With the line containing "JP102 pin 3: VS -> GND" as the start and the line containing "R5: 1.8k (GND, N1) -> 1.8k (GND, N4)" as the end, transcribe that span of the entries below exactly, including both.
== Data for processing ==
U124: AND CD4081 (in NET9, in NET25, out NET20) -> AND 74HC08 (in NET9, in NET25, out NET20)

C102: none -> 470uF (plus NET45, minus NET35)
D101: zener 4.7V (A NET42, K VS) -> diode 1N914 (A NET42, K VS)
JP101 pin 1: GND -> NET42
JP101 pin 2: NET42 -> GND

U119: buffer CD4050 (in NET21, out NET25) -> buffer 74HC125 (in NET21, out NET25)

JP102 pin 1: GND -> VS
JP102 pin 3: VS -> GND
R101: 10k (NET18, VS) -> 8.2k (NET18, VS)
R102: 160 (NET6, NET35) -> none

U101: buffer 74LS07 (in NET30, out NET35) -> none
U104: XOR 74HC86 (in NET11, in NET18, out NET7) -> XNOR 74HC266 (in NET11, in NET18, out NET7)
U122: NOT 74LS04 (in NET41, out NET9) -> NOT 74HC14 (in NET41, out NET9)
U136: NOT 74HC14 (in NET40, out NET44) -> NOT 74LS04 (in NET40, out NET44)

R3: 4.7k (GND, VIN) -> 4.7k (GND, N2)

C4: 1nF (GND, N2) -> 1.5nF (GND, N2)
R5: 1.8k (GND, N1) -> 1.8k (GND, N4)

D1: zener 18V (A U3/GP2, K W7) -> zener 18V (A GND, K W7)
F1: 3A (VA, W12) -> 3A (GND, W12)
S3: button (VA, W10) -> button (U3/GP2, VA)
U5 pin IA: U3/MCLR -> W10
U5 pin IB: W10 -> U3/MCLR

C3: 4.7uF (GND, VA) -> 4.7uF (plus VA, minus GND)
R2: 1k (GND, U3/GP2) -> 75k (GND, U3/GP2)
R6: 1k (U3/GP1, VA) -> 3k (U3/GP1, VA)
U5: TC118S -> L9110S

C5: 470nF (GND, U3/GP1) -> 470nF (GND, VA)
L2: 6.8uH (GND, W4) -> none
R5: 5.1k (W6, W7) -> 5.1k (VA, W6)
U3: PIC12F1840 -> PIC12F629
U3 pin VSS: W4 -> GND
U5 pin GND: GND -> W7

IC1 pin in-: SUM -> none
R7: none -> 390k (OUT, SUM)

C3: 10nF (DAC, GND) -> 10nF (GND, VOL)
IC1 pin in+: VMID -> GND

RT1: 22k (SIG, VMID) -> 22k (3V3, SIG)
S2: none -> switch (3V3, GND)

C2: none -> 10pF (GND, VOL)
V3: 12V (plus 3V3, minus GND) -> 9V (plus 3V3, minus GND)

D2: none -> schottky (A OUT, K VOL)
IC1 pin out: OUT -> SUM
===
- **Response area**
JP102 pin 3: VS -> GND
R101: 10k (NET18, VS) -> 8.2k (NET18, VS)
R102: 160 (NET6, NET35) -> none

U101: buffer 74LS07 (in NET30, out NET35) -> none
U104: XOR 74HC86 (in NET11, in NET18, out NET7) -> XNOR 74HC266 (in NET11, in NET18, out NET7)
U122: NOT 74LS04 (in NET41, out NET9) -> NOT 74HC14 (in NET41, out NET9)
U136: NOT 74HC14 (in NET40, out NET44) -> NOT 74LS04 (in NET40, out NET44)

R3: 4.7k (GND, VIN) -> 4.7k (GND, N2)

C4: 1nF (GND, N2) -> 1.5nF (GND, N2)
R5: 1.8k (GND, N1) -> 1.8k (GND, N4)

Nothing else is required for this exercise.